What is needed.
Run through the records and show each line that includes the string "moved".

[Opening Data shown section]

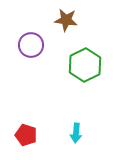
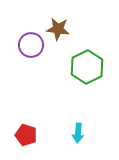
brown star: moved 8 px left, 9 px down
green hexagon: moved 2 px right, 2 px down
cyan arrow: moved 2 px right
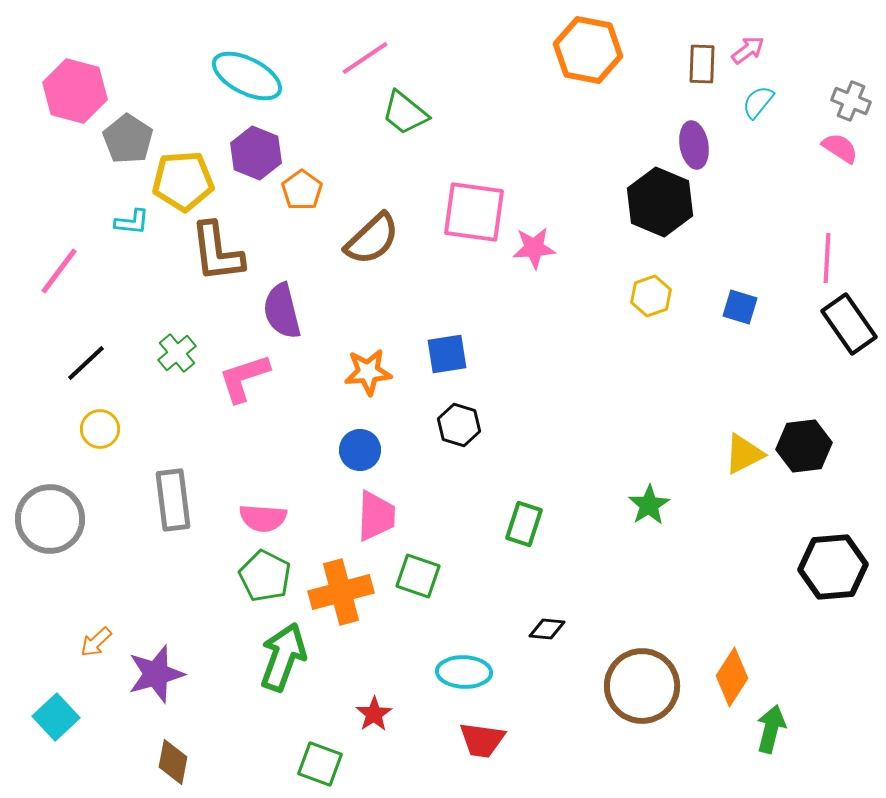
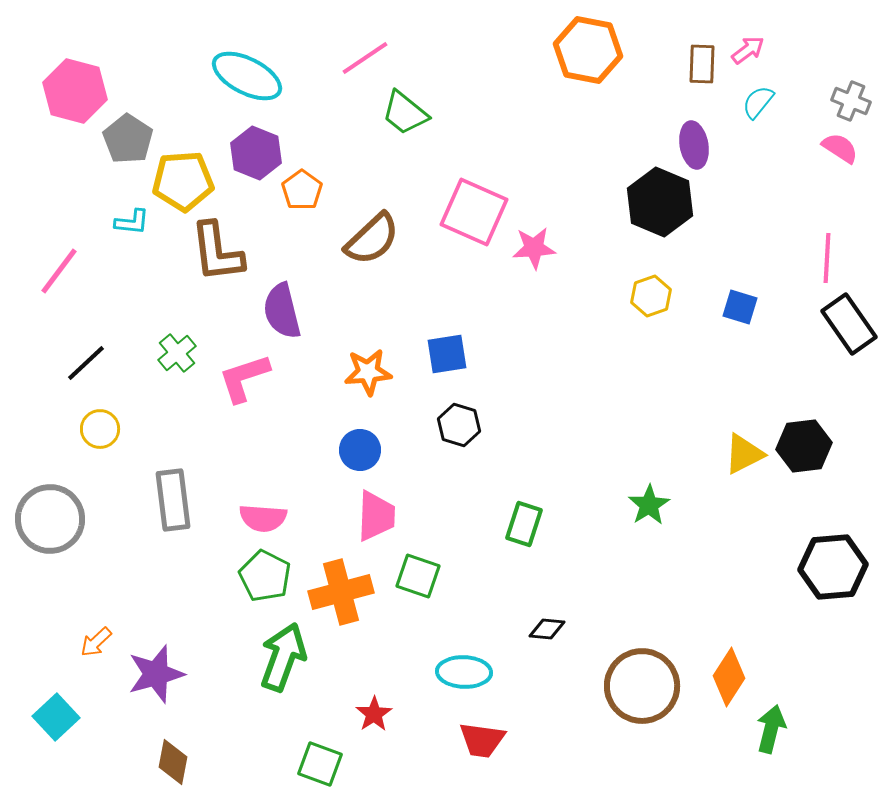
pink square at (474, 212): rotated 16 degrees clockwise
orange diamond at (732, 677): moved 3 px left
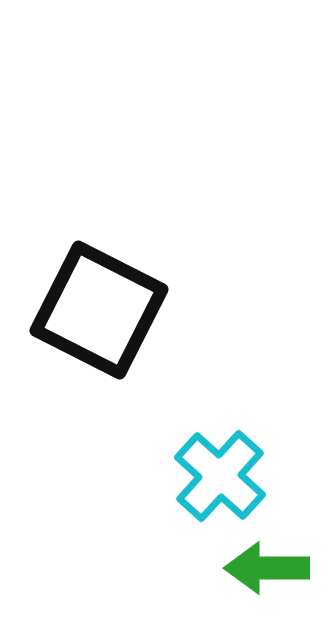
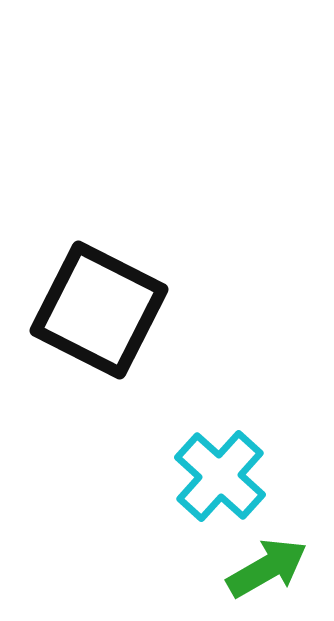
green arrow: rotated 150 degrees clockwise
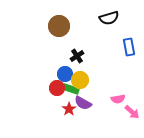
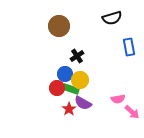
black semicircle: moved 3 px right
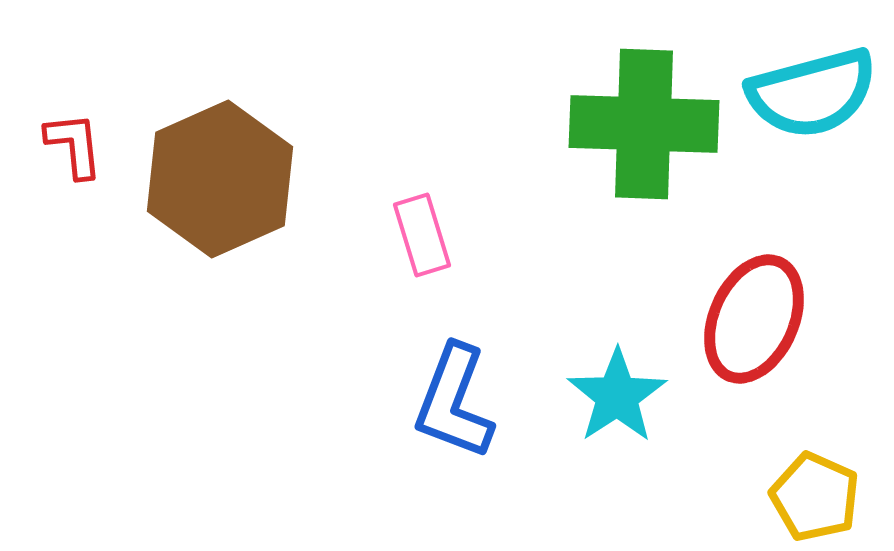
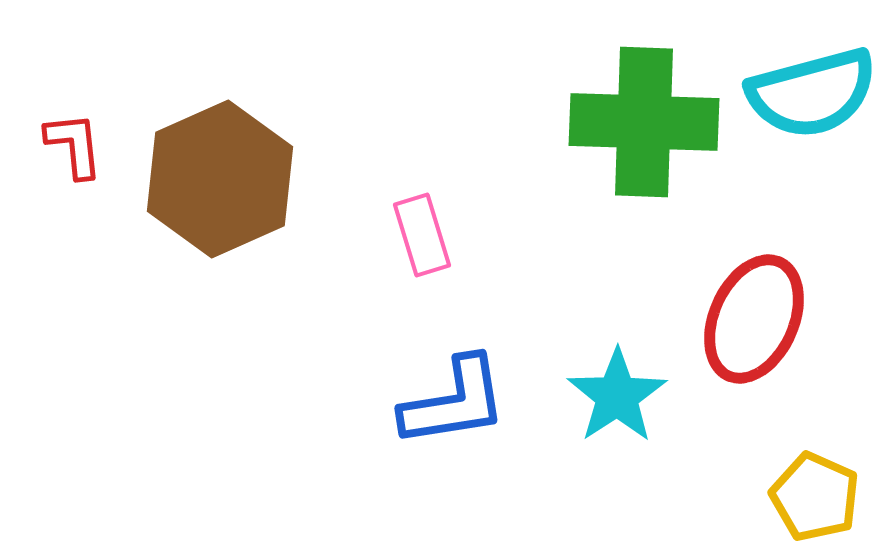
green cross: moved 2 px up
blue L-shape: rotated 120 degrees counterclockwise
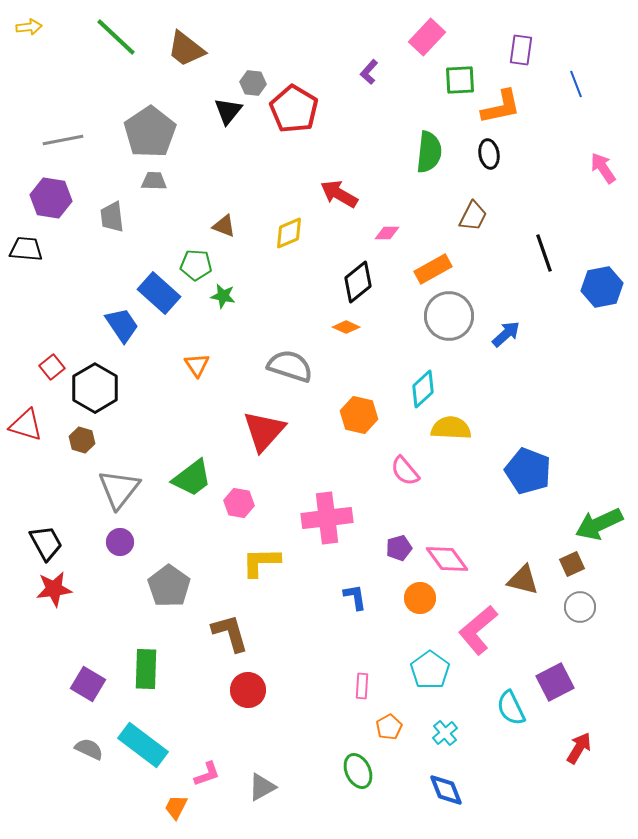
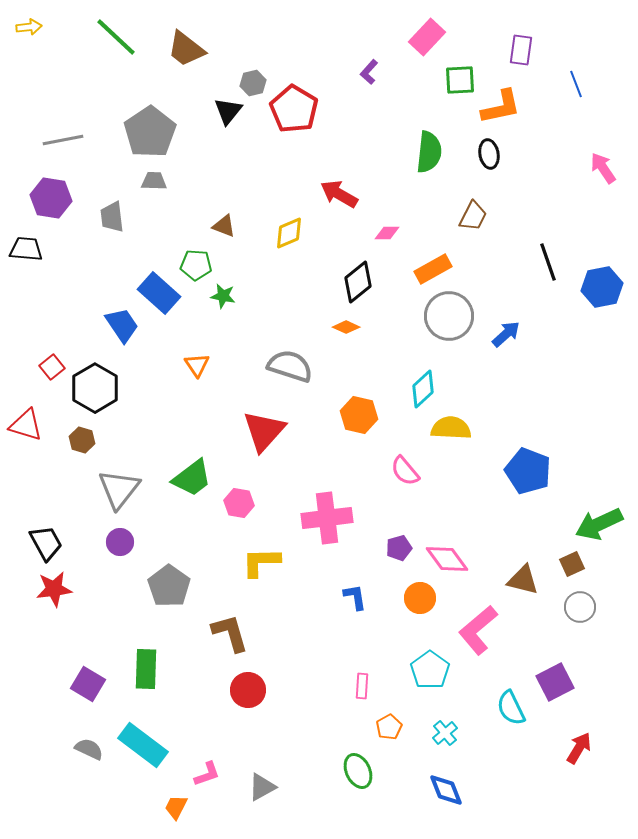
gray hexagon at (253, 83): rotated 20 degrees counterclockwise
black line at (544, 253): moved 4 px right, 9 px down
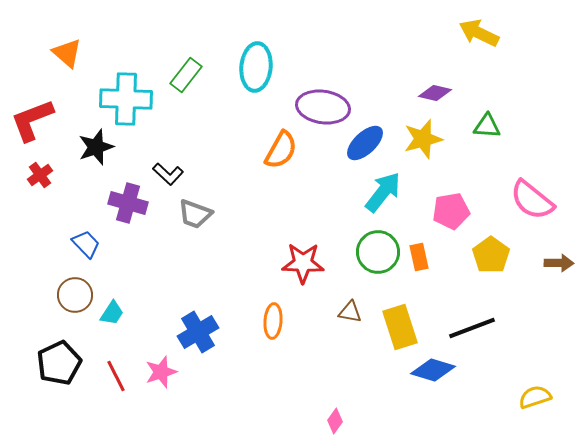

[Closing Data shown section]

Answer box.
brown star: moved 8 px left, 9 px down
green hexagon: moved 2 px right, 2 px down
cyan arrow: moved 2 px right
orange diamond at (732, 677): moved 3 px left
black semicircle: moved 3 px right
green cross: moved 2 px up
black line at (544, 253): moved 4 px right, 9 px down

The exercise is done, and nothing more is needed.